Work instruction:
Begin at the line holding "purple pawn: 4 -> 2" and set down exactly each line through the last one below, omitting pictures. Include nothing else.

Records provided:

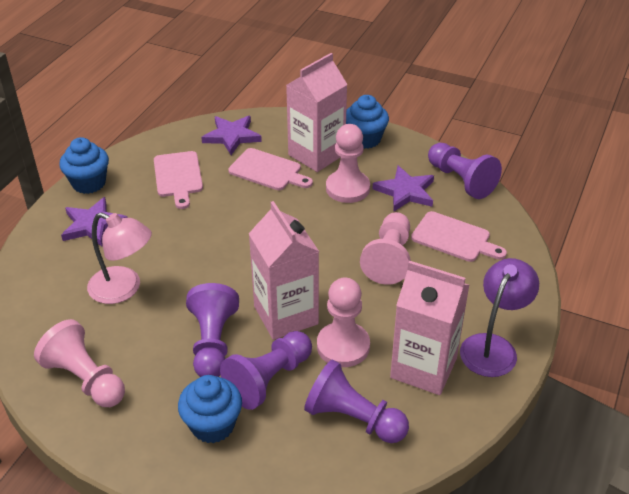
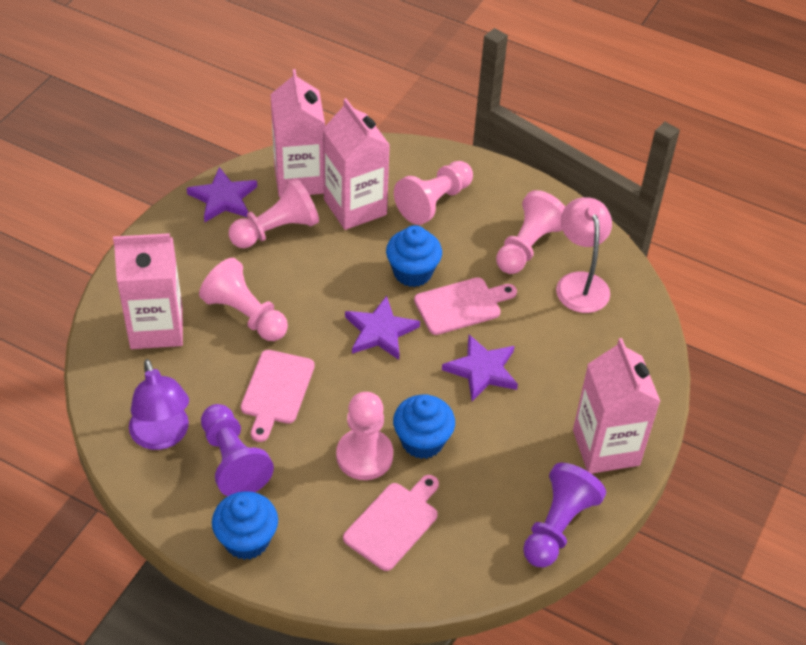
pink carton: 3 -> 4
pink pawn: 4 -> 5
purple pawn: 4 -> 2

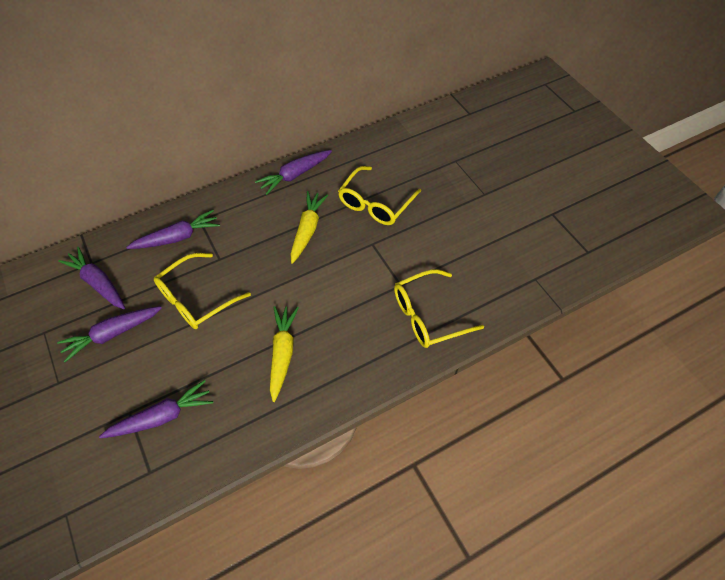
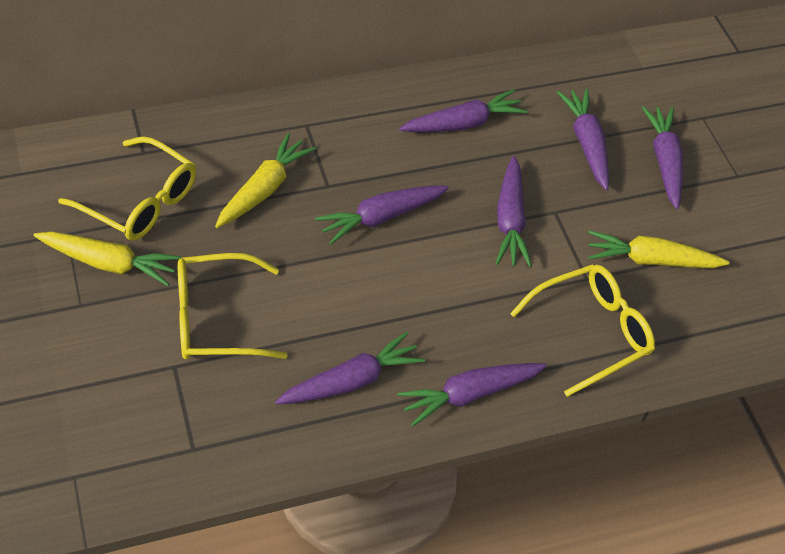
purple carrot: 5 -> 7
yellow carrot: 2 -> 3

Response:
purple pawn: 4 -> 2

purple carrot: 5 -> 7
yellow carrot: 2 -> 3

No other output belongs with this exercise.